## Activity
Stopping at the line that holds "D202: LED white", repeat the lines below exactly, starting from the very first and including that final line.
*** Records ***
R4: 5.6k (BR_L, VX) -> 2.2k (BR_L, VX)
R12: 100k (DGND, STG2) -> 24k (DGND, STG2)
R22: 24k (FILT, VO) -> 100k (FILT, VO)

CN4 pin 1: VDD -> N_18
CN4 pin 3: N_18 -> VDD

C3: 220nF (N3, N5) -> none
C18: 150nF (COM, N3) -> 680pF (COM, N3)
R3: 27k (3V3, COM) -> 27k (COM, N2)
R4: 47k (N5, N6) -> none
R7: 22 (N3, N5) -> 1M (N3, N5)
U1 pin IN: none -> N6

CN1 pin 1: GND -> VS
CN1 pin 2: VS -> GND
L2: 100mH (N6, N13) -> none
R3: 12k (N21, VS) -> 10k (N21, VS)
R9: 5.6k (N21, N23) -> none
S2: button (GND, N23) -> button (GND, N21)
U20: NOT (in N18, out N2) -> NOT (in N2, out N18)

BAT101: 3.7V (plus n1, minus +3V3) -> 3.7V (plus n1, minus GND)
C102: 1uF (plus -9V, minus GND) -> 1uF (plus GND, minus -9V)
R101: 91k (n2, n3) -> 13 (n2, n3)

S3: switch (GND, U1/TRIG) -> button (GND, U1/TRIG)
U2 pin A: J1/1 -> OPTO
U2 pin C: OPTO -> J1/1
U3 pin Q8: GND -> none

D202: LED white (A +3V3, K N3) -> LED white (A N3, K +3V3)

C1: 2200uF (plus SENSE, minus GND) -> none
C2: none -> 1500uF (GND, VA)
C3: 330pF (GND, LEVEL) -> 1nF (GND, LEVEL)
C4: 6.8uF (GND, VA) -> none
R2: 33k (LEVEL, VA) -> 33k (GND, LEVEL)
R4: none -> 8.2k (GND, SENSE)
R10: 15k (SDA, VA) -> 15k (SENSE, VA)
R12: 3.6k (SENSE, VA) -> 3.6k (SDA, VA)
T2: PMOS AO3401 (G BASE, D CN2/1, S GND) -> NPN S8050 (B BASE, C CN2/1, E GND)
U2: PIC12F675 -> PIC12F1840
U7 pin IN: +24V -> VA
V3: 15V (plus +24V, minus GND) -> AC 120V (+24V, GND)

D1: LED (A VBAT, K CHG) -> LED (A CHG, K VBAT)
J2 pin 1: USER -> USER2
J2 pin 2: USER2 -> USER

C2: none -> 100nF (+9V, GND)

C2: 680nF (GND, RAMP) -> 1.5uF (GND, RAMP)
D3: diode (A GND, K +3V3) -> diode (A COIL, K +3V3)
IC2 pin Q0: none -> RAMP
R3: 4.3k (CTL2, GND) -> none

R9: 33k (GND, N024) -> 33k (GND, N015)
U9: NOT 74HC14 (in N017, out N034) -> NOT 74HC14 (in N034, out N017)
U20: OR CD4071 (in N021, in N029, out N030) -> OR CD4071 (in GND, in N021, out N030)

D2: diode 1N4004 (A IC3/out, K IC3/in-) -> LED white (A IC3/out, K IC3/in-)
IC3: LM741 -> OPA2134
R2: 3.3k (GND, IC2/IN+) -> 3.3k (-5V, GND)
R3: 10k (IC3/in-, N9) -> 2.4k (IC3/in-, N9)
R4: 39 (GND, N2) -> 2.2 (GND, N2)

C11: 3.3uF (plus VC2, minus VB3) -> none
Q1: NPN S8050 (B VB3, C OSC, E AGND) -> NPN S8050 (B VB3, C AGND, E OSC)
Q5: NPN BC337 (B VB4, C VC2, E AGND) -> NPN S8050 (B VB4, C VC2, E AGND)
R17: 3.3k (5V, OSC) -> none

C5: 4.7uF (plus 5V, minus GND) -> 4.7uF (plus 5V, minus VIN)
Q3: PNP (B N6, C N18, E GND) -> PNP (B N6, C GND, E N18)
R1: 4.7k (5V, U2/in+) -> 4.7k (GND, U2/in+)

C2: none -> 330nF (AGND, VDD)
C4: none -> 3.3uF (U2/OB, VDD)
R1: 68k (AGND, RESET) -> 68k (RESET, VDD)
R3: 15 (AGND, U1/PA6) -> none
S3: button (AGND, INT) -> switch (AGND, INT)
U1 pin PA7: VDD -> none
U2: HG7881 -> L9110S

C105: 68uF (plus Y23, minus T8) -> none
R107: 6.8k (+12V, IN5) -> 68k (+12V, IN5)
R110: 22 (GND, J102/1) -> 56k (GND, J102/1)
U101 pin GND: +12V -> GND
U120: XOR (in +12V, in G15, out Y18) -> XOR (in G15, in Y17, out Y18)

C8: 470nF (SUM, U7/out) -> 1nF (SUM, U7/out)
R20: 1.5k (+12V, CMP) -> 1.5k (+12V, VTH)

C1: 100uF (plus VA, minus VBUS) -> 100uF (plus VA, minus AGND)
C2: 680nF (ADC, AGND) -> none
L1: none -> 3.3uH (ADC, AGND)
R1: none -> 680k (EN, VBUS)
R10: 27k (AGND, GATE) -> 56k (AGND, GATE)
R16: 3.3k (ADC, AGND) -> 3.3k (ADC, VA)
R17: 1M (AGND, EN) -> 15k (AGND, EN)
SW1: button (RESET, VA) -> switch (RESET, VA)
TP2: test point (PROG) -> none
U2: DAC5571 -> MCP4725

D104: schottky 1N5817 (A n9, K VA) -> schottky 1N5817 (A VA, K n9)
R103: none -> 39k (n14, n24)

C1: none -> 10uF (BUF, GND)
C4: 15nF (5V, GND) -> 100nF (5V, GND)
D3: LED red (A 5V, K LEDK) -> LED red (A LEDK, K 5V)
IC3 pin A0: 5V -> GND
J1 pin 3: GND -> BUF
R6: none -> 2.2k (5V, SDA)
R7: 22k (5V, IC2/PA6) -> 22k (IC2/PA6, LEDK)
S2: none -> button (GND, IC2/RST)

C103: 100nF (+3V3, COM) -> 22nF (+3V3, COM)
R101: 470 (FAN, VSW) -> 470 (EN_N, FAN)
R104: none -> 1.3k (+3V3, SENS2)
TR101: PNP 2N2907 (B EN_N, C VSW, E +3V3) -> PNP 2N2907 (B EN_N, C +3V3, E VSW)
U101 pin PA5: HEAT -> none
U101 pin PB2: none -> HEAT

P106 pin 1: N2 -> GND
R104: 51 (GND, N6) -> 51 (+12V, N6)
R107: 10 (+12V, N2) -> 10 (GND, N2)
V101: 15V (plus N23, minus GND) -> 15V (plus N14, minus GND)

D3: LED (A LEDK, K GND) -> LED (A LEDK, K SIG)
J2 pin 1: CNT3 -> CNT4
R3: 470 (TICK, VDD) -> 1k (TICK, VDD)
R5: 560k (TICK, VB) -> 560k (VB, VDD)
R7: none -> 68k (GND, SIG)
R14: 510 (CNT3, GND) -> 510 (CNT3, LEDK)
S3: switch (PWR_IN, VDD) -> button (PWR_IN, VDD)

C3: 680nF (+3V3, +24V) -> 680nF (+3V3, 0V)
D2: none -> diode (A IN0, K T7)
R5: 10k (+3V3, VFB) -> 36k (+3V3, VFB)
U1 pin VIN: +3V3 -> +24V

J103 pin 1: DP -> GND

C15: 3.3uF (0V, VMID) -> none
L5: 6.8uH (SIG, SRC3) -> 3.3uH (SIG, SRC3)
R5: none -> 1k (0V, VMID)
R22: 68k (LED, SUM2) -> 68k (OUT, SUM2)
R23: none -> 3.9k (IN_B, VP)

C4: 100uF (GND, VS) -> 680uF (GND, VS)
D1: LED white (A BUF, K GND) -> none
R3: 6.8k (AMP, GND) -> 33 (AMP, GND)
***
## Result for this exercise
R4: 5.6k (BR_L, VX) -> 2.2k (BR_L, VX)
R12: 100k (DGND, STG2) -> 24k (DGND, STG2)
R22: 24k (FILT, VO) -> 100k (FILT, VO)

CN4 pin 1: VDD -> N_18
CN4 pin 3: N_18 -> VDD

C3: 220nF (N3, N5) -> none
C18: 150nF (COM, N3) -> 680pF (COM, N3)
R3: 27k (3V3, COM) -> 27k (COM, N2)
R4: 47k (N5, N6) -> none
R7: 22 (N3, N5) -> 1M (N3, N5)
U1 pin IN: none -> N6

CN1 pin 1: GND -> VS
CN1 pin 2: VS -> GND
L2: 100mH (N6, N13) -> none
R3: 12k (N21, VS) -> 10k (N21, VS)
R9: 5.6k (N21, N23) -> none
S2: button (GND, N23) -> button (GND, N21)
U20: NOT (in N18, out N2) -> NOT (in N2, out N18)

BAT101: 3.7V (plus n1, minus +3V3) -> 3.7V (plus n1, minus GND)
C102: 1uF (plus -9V, minus GND) -> 1uF (plus GND, minus -9V)
R101: 91k (n2, n3) -> 13 (n2, n3)

S3: switch (GND, U1/TRIG) -> button (GND, U1/TRIG)
U2 pin A: J1/1 -> OPTO
U2 pin C: OPTO -> J1/1
U3 pin Q8: GND -> none

D202: LED white (A +3V3, K N3) -> LED white (A N3, K +3V3)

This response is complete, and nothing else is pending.